Exercise directions | Restate word for word the entries below, starting at the line with "D1: LED (A LED_A, K" and ending at the line with "R3: 10k (+3V3, VB) -> 10k (+3V3, VC)". Keep both end lines and omit the pictures.

[[ Exercise input, beginning ]]

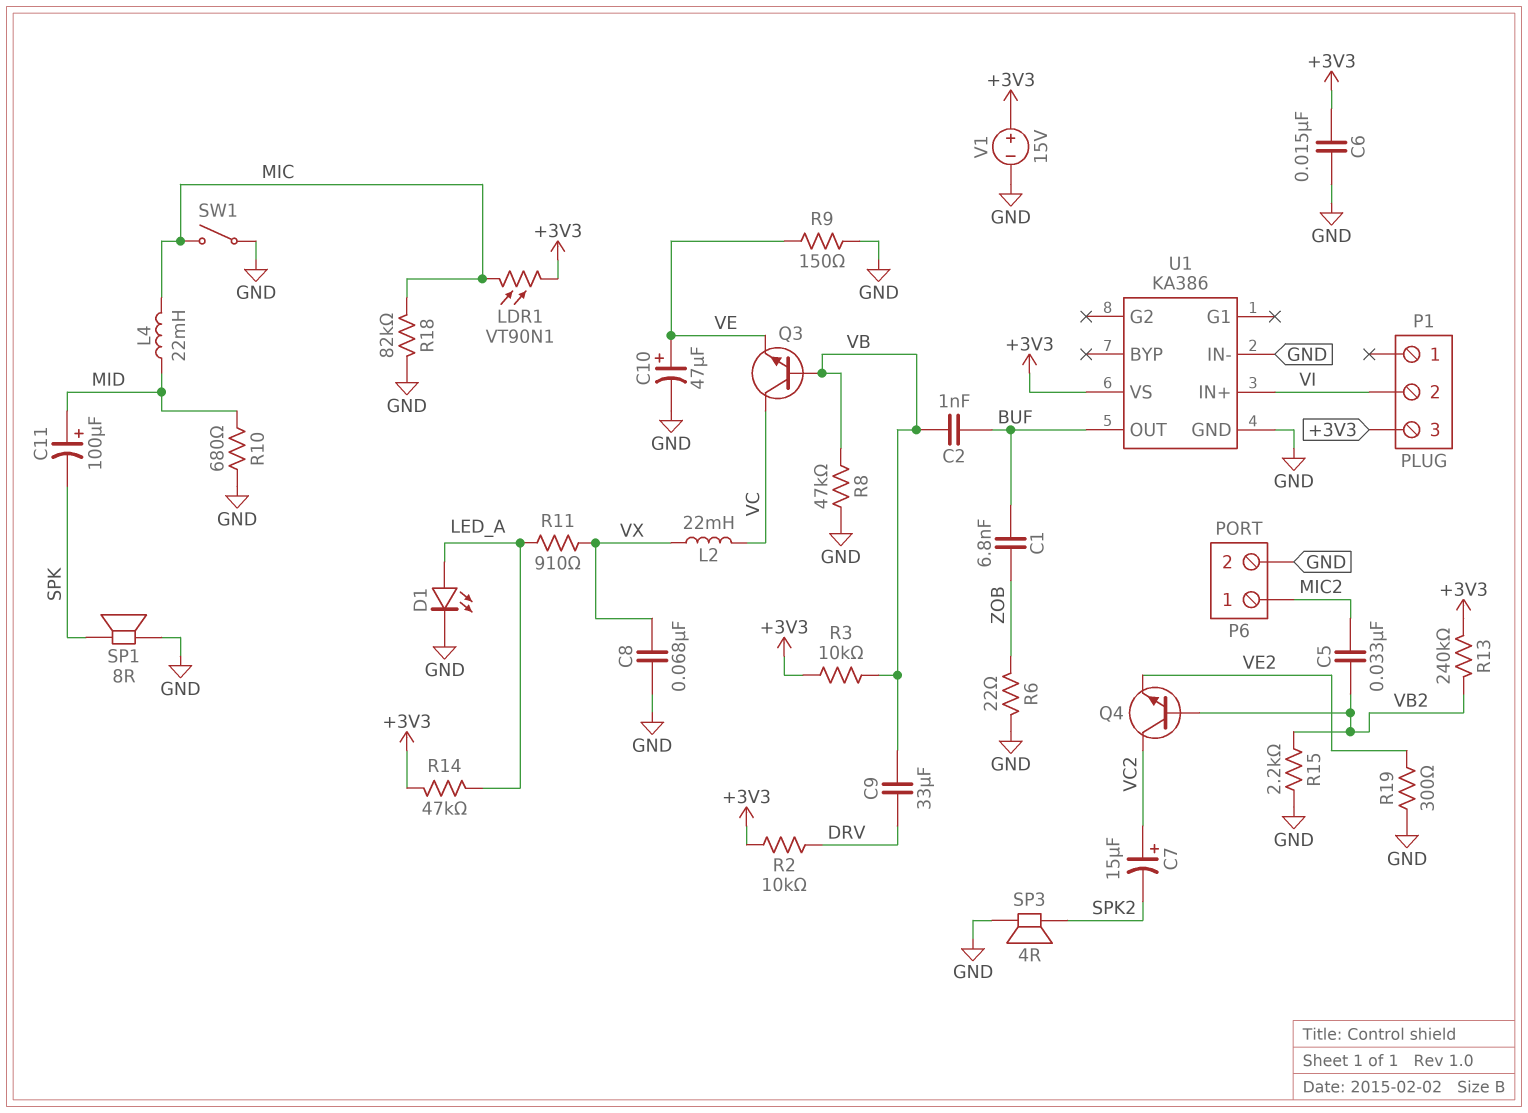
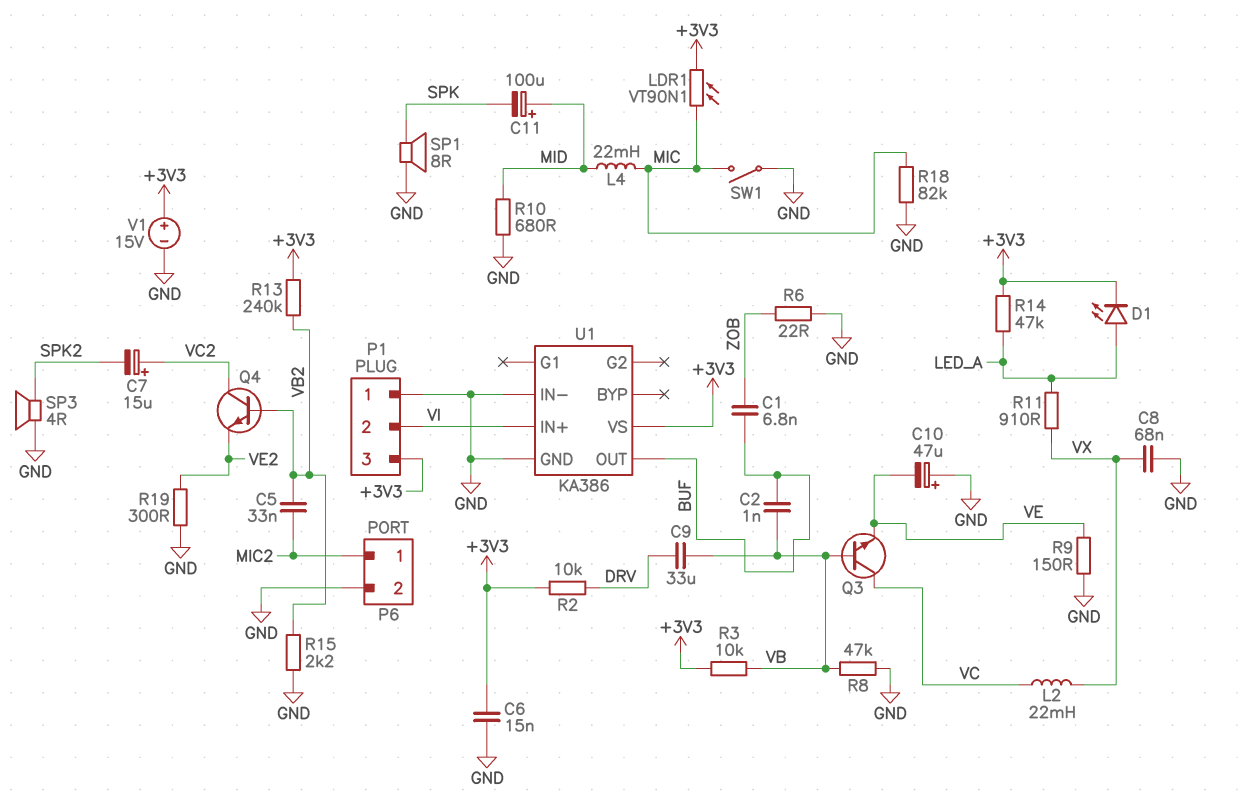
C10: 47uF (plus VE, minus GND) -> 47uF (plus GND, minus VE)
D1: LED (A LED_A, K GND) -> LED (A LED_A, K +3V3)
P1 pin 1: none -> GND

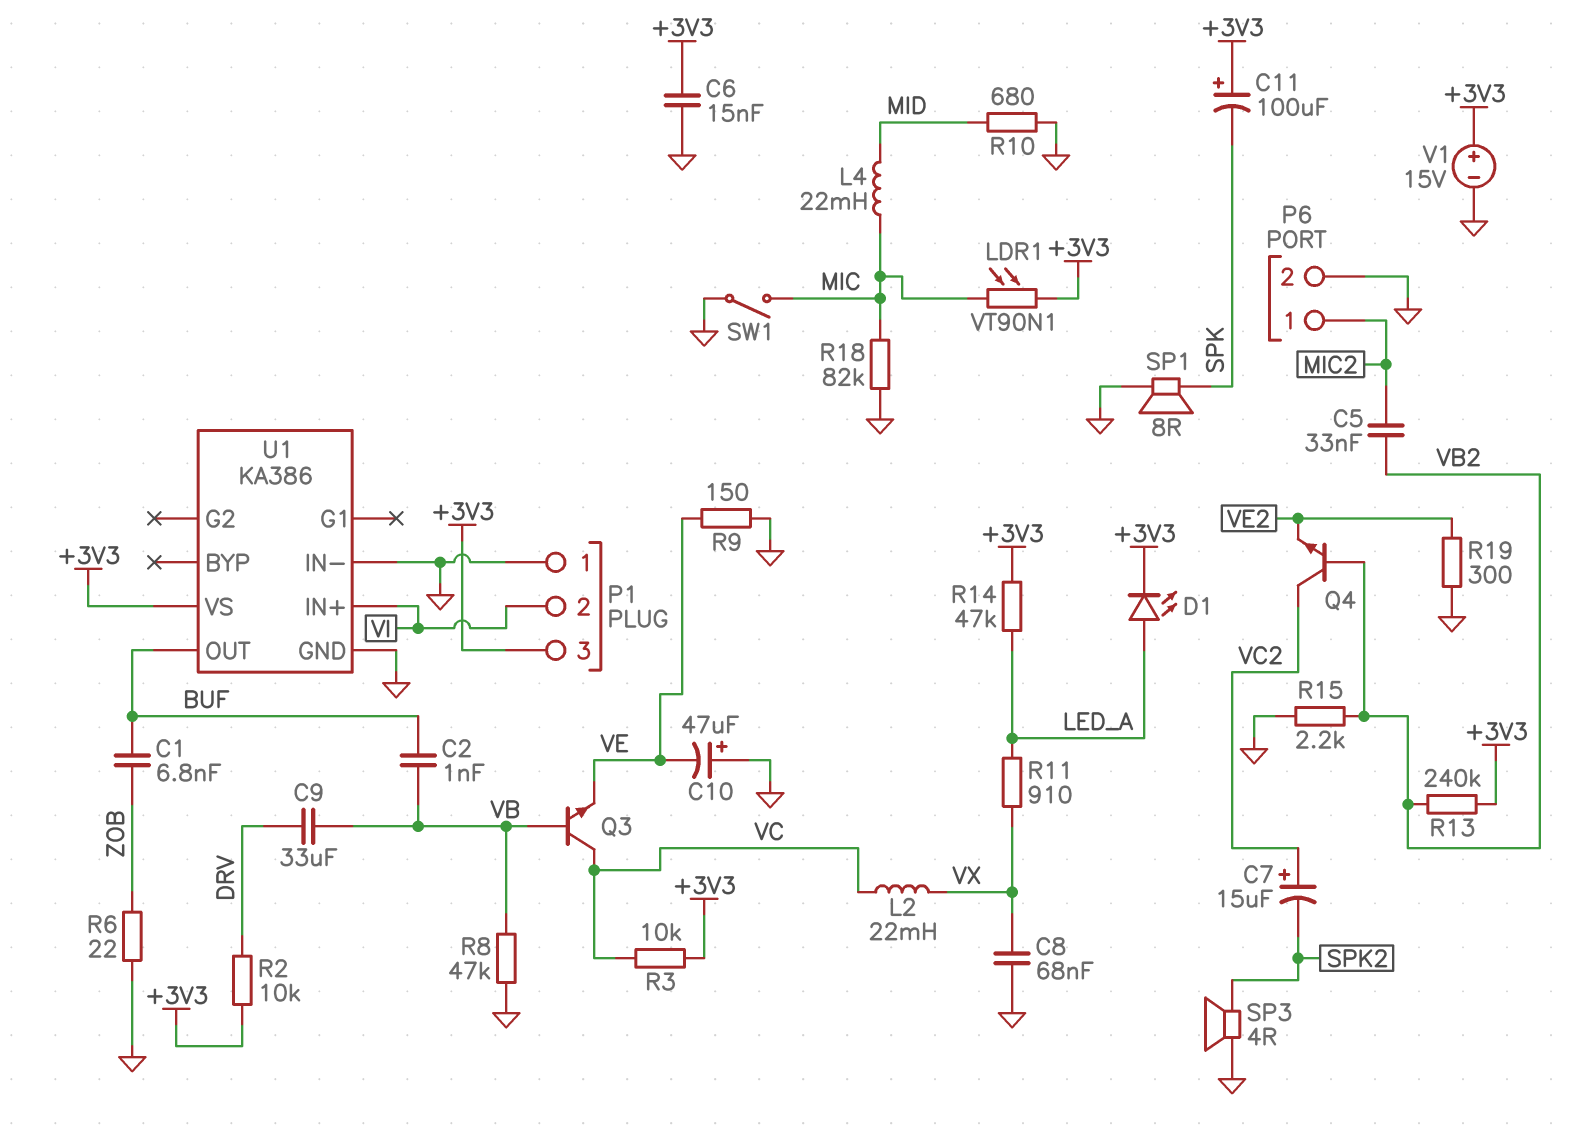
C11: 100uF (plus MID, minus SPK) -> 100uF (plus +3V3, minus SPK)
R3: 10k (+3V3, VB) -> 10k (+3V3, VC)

[[ Exercise input, end ]]
[[ Exercise input, beginning ]]

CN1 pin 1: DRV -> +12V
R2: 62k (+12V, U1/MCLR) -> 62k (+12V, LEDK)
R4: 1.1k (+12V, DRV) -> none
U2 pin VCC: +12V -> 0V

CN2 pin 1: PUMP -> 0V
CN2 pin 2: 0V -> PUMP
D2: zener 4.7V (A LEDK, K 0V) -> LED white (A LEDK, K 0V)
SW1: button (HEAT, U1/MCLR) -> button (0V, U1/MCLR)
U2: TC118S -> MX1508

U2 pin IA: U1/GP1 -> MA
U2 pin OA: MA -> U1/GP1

[[ Exercise input, end ]]

Response box |
D1: LED (A LED_A, K GND) -> LED (A LED_A, K +3V3)
P1 pin 1: none -> GND

C11: 100uF (plus MID, minus SPK) -> 100uF (plus +3V3, minus SPK)
R3: 10k (+3V3, VB) -> 10k (+3V3, VC)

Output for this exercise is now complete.